Aim of the task — Word for word, output every line of the material below, minus pictures.

Exercise data —
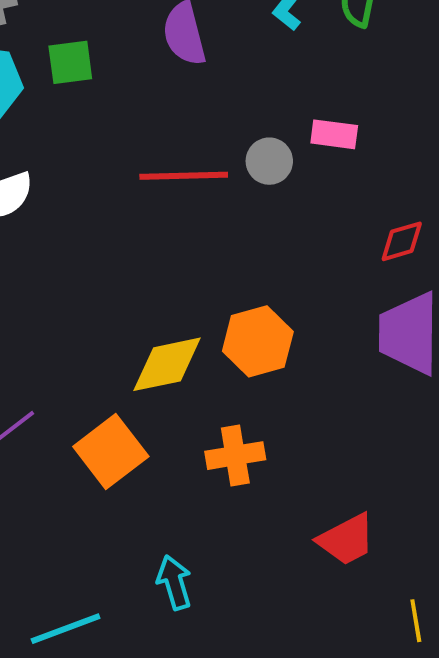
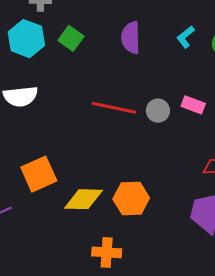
green square: (70, 62) -> (71, 38), turned 30
orange square: (111, 452) -> (39, 174), moved

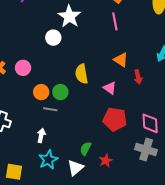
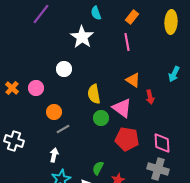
white circle: (53, 38) -> (64, 69), moved
pink triangle: (110, 88) -> (122, 108), size x1.5
green circle: (60, 92) -> (101, 118), moved
gray line: (50, 109) -> (63, 129), turned -40

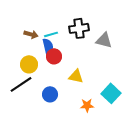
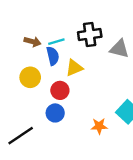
red circle: (54, 56) -> (60, 90), moved
yellow triangle: (76, 76) -> (74, 68), moved, turned -35
black line: (21, 84) -> (21, 136), moved

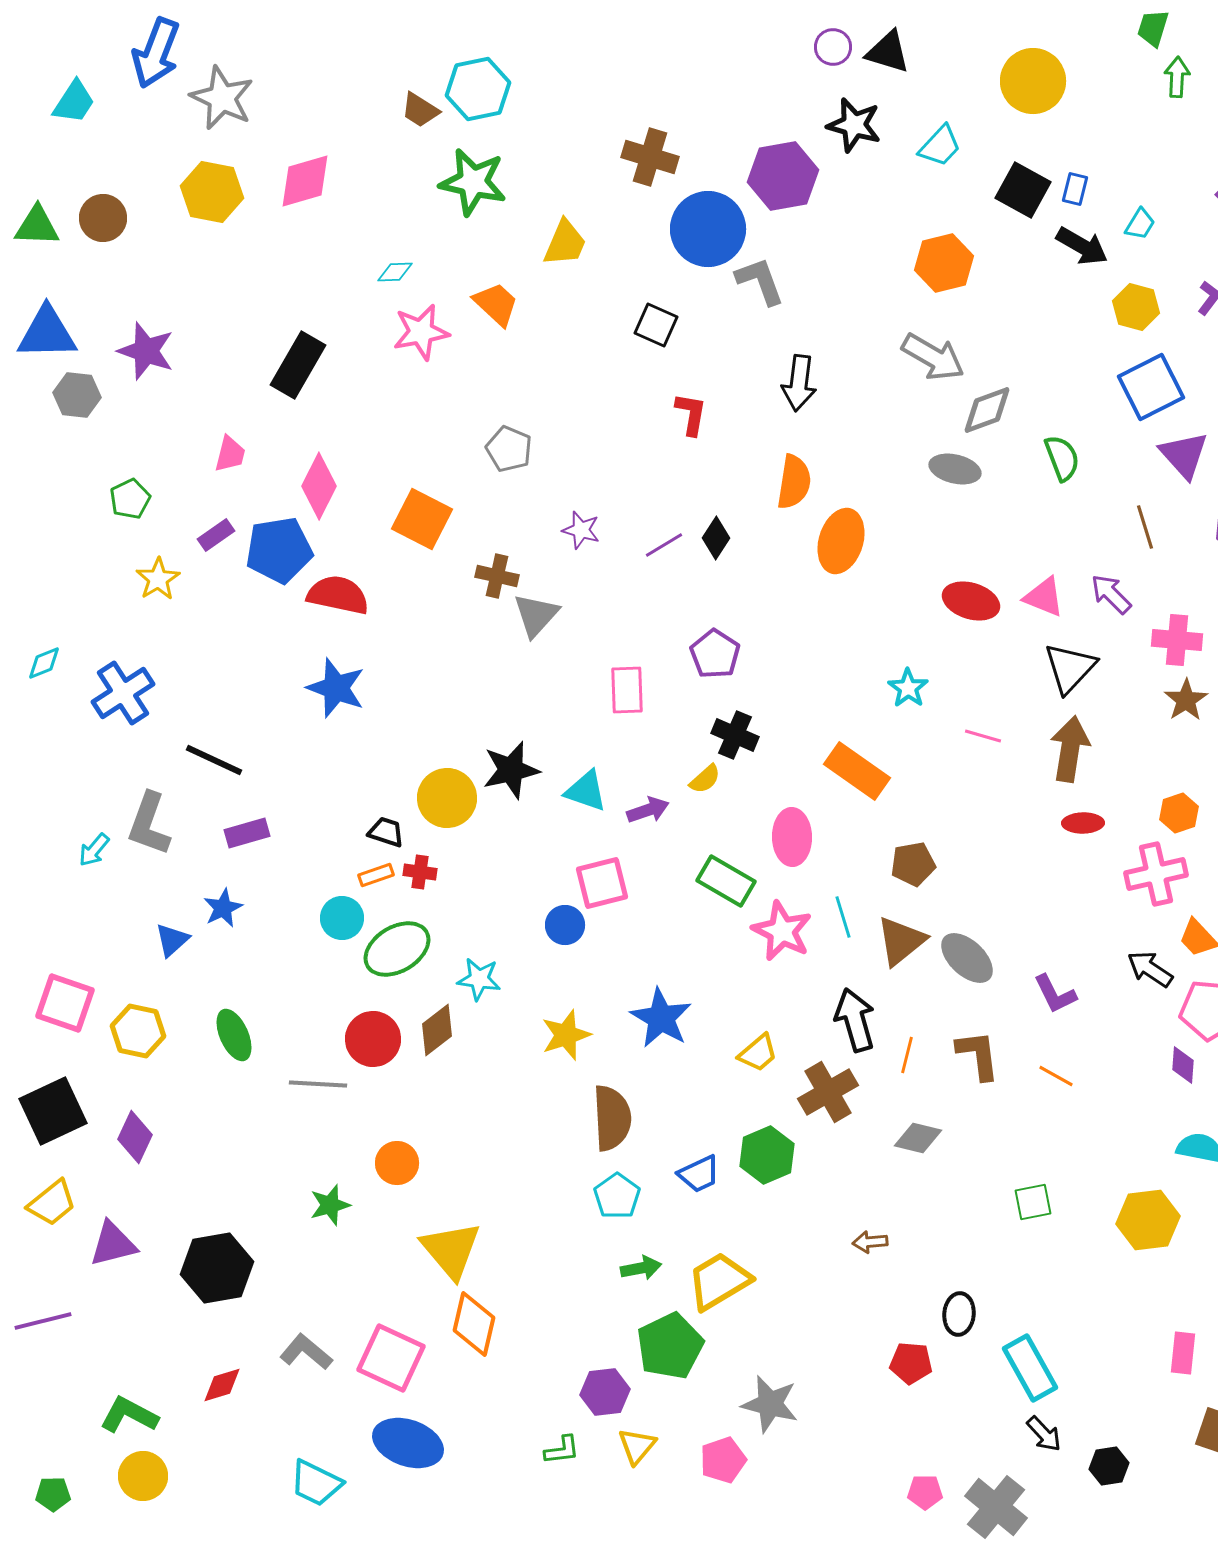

Exercise output —
green square: (70, 62) -> (71, 38), turned 30
orange square: (111, 452) -> (39, 174), moved

white circle: (53, 38) -> (64, 69), moved
pink triangle: (110, 88) -> (122, 108), size x1.5
green circle: (60, 92) -> (101, 118), moved
gray line: (50, 109) -> (63, 129), turned -40

red circle: (54, 56) -> (60, 90), moved
yellow triangle: (76, 76) -> (74, 68), moved, turned -35
black line: (21, 84) -> (21, 136), moved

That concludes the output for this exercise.